> [Problem description]
Set down the line that contains "- repainted: red" and every line after it to the end of the entries, exactly as they stand and nothing more.

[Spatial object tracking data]

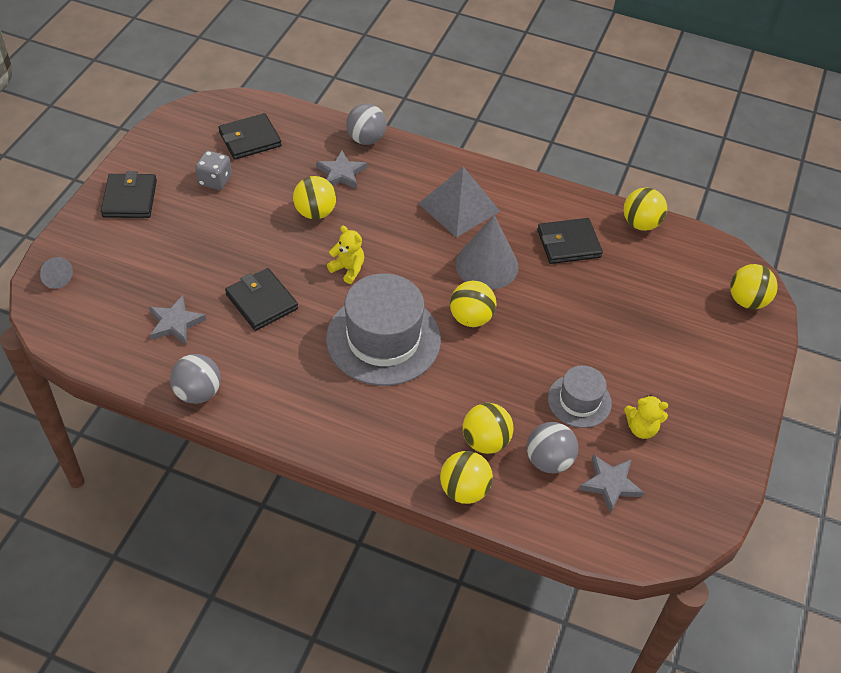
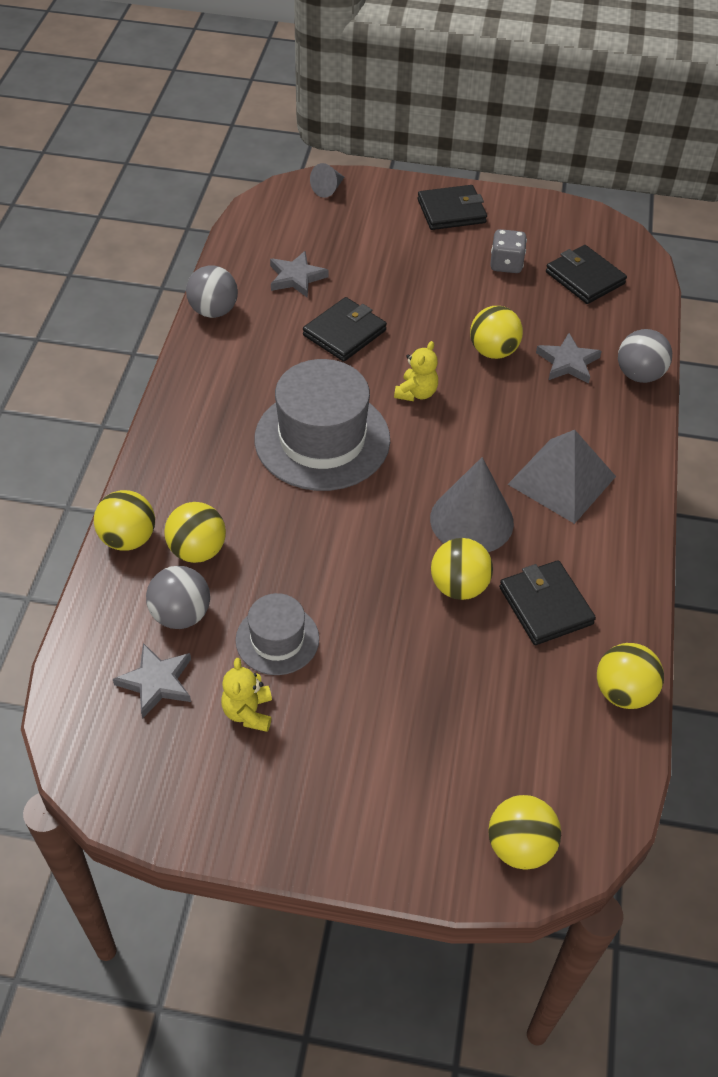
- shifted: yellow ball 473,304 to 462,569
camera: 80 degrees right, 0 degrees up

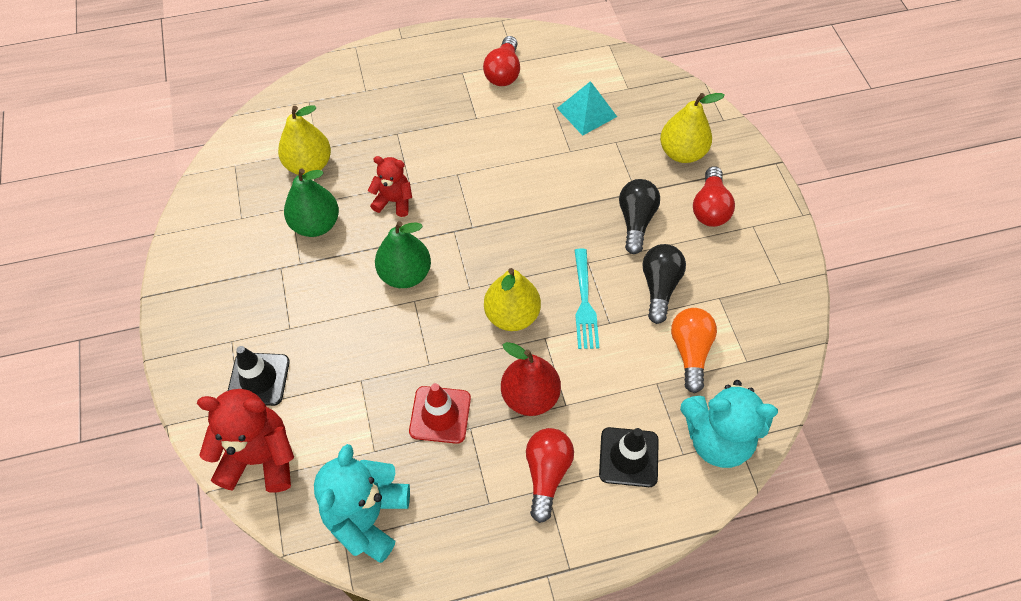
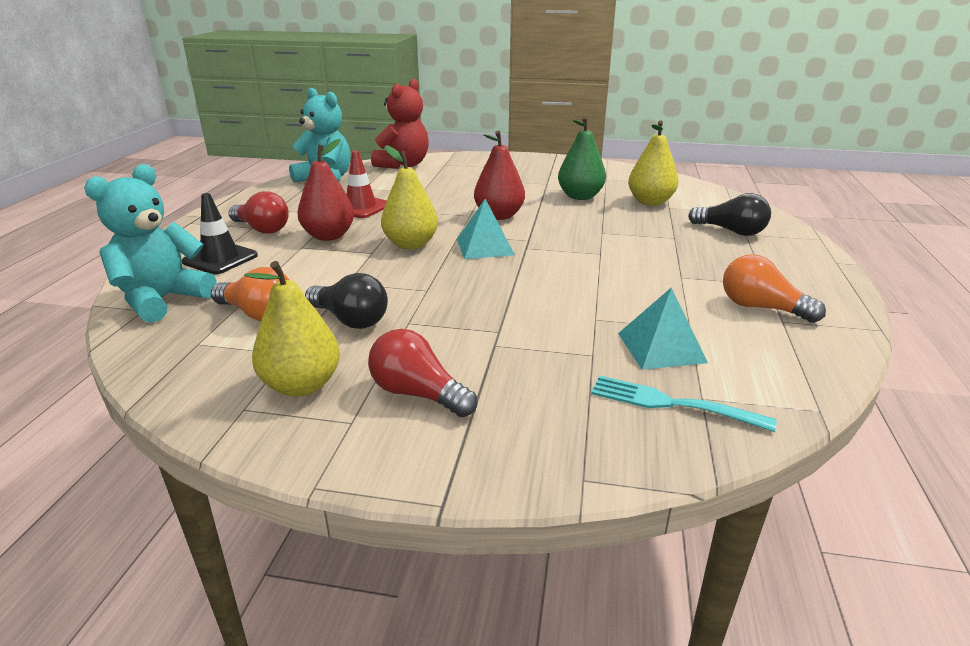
- shifted: yellow pear 692,128 to 292,329
- new: turquoise pyramid 486,229
- repainted: green pear 403,254 to red pear 499,175
- shifted: turquoise fork 586,298 to 684,403
- shifted: black light bulb 639,216 to 729,214
- repainted: red light bulb 501,61 to orange light bulb 774,288
- gone: black traffic cone 259,376
- gone: red teddy bear 390,186
camera: 115 degrees right, 30 degrees down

> [Task solution]
- repainted: red light bulb 501,61 to orange light bulb 774,288
- gone: black traffic cone 259,376
- gone: red teddy bear 390,186
camera: 115 degrees right, 30 degrees down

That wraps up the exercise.